◆ Task to complete ◆
Keep the text of the data exactly as it is and omit each picture from the copy.

◆ Data extract ◆
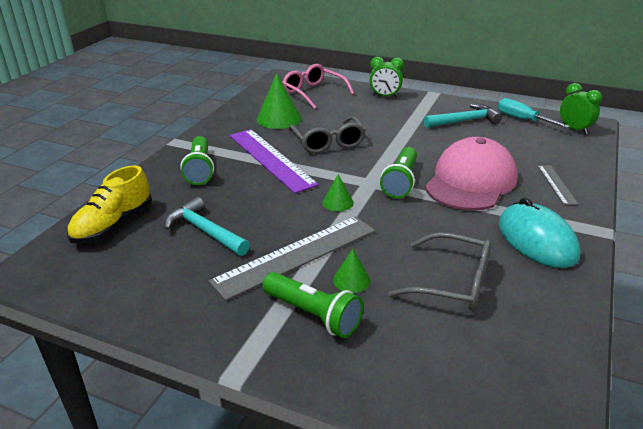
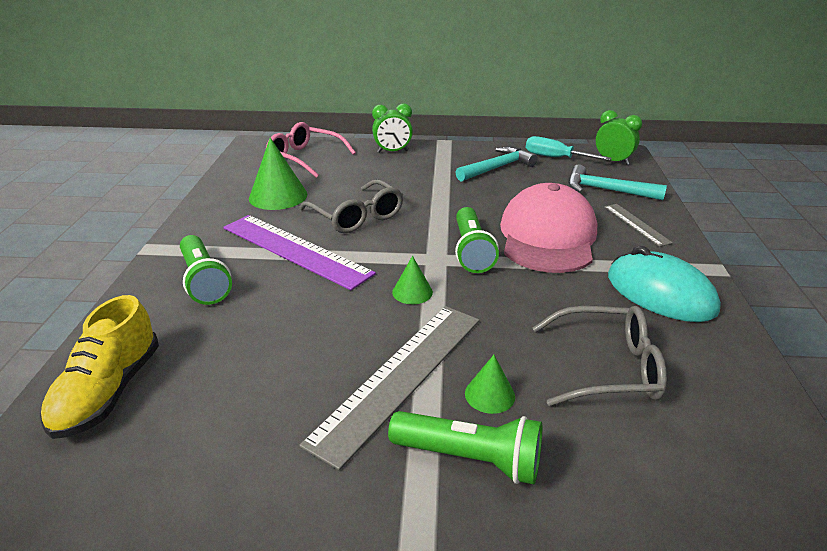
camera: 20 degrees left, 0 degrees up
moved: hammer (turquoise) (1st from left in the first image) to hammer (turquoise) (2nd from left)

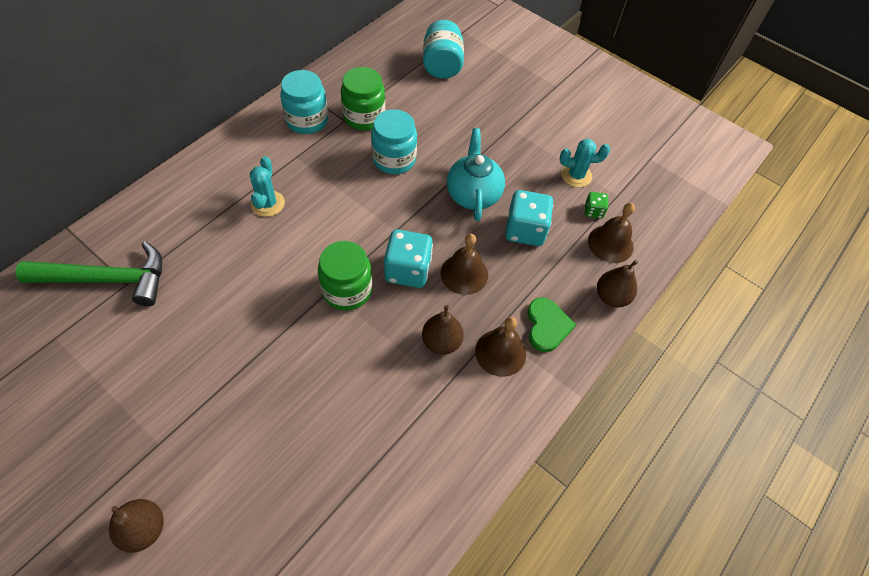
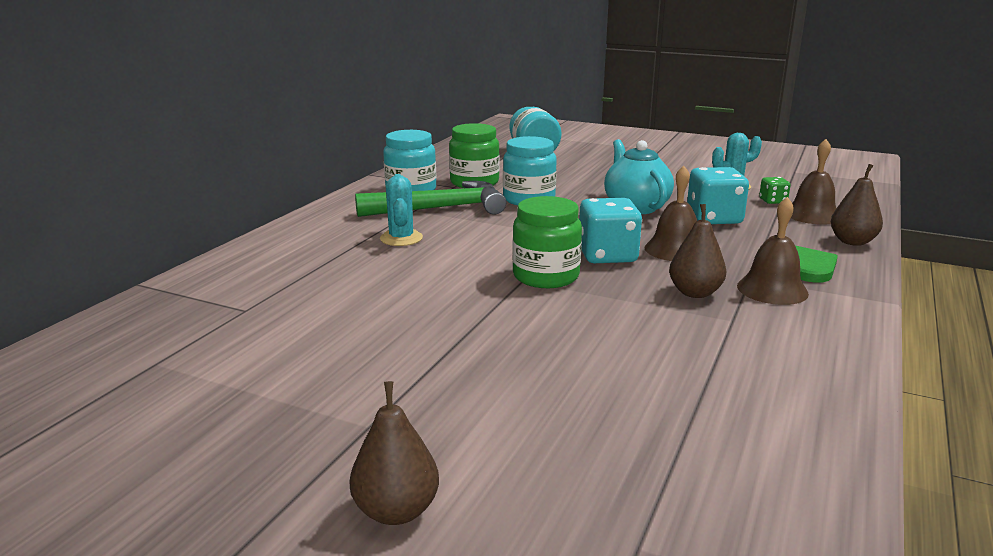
camera: 10 degrees left, 35 degrees down
moved: hammer (green)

◆ Your response ◆
camera: 20 degrees left, 0 degrees up
moved: hammer (turquoise) (1st from left in the first image) to hammer (turquoise) (2nd from left)

camera: 10 degrees left, 35 degrees down
moved: hammer (green)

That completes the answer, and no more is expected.